▸ WHAT NEEDS TO BE DONE
Retype the entries below exactly, dropping the images.
***** RECORD EXCERPTS
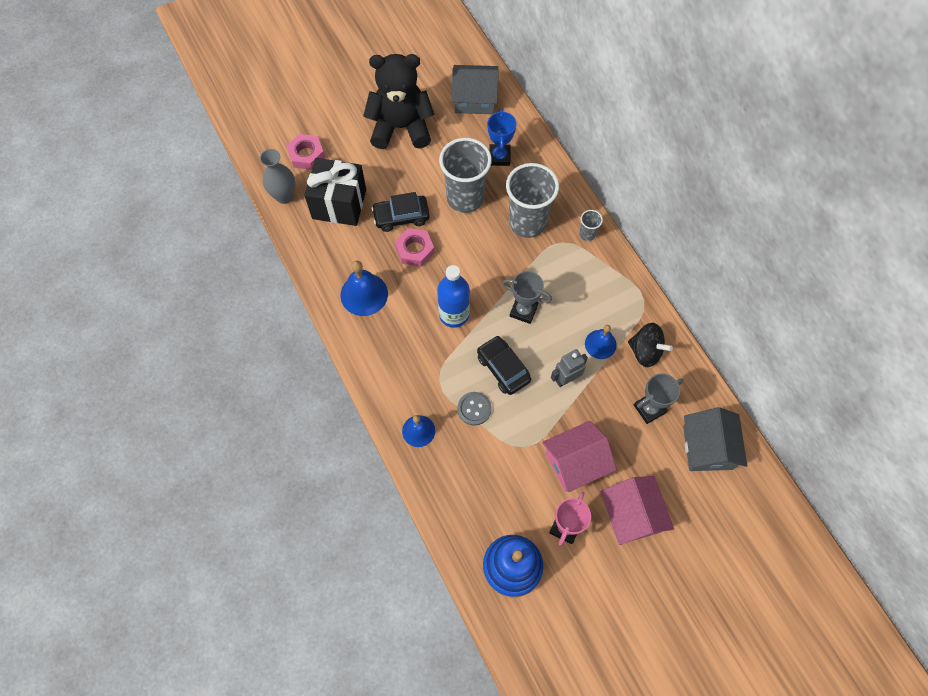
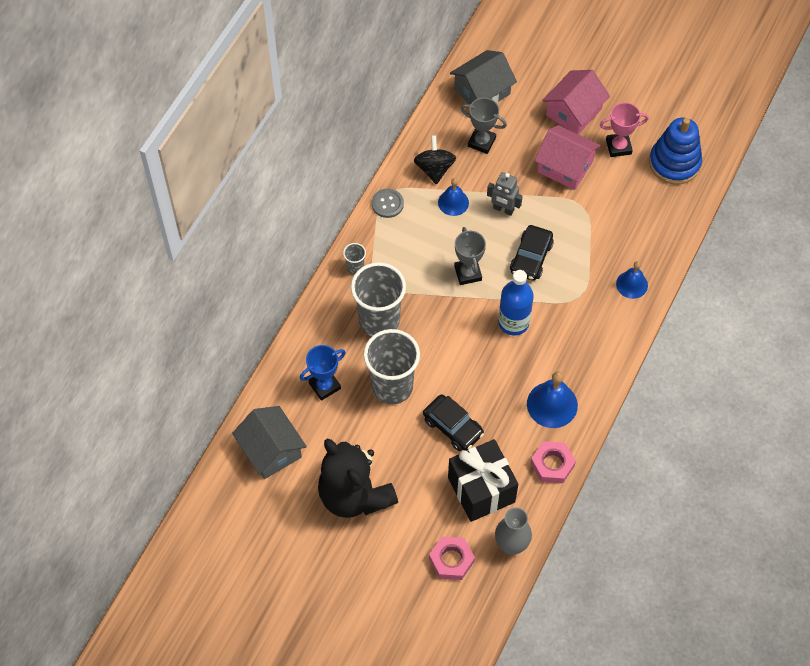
camera: 125 degrees left, 5 degrees down
(414, 250) = (477, 393): pink nut -> pink nut (552, 464)
(474, 409) = (581, 257): grey button -> grey button (387, 204)

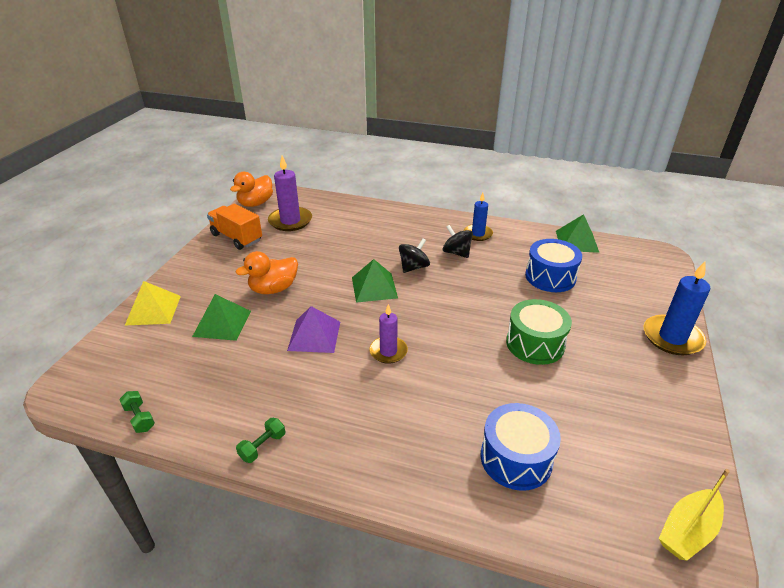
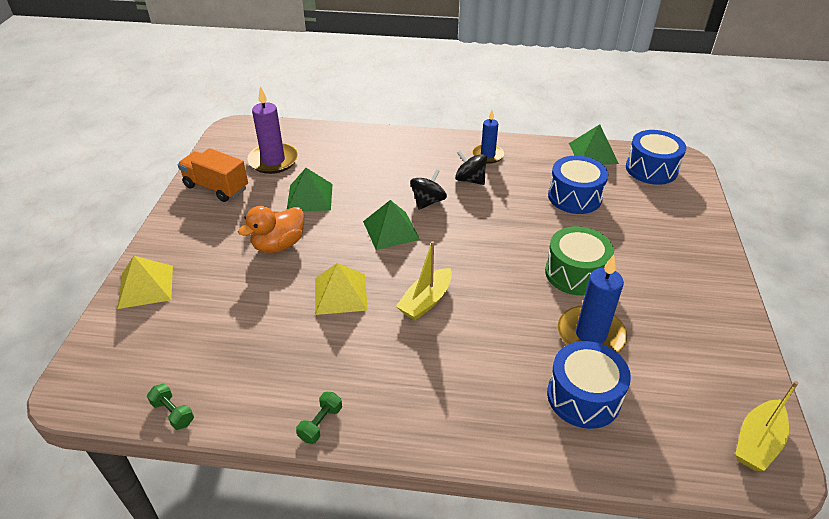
camera: 10 degrees left, 5 degrees up
(222, 323) = (232, 292): green pyramid -> green pyramid (310, 197)
(255, 203) = (225, 142): orange duck -> none
(314, 336) = (340, 294): purple pyramid -> yellow pyramid
(388, 351) = (426, 301): purple candle -> yellow boat
(630, 260) = (651, 169): none -> blue drum
(672, 337) = (708, 250): blue candle -> blue candle (590, 335)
**********
▸ OUTPUT OF THE EXERCISE
camera: 125 degrees left, 5 degrees down
(414, 250) = (477, 393): pink nut -> pink nut (552, 464)
(474, 409) = (581, 257): grey button -> grey button (387, 204)

camera: 10 degrees left, 5 degrees up
(222, 323) = (232, 292): green pyramid -> green pyramid (310, 197)
(255, 203) = (225, 142): orange duck -> none
(314, 336) = (340, 294): purple pyramid -> yellow pyramid
(388, 351) = (426, 301): purple candle -> yellow boat
(630, 260) = (651, 169): none -> blue drum
(672, 337) = (708, 250): blue candle -> blue candle (590, 335)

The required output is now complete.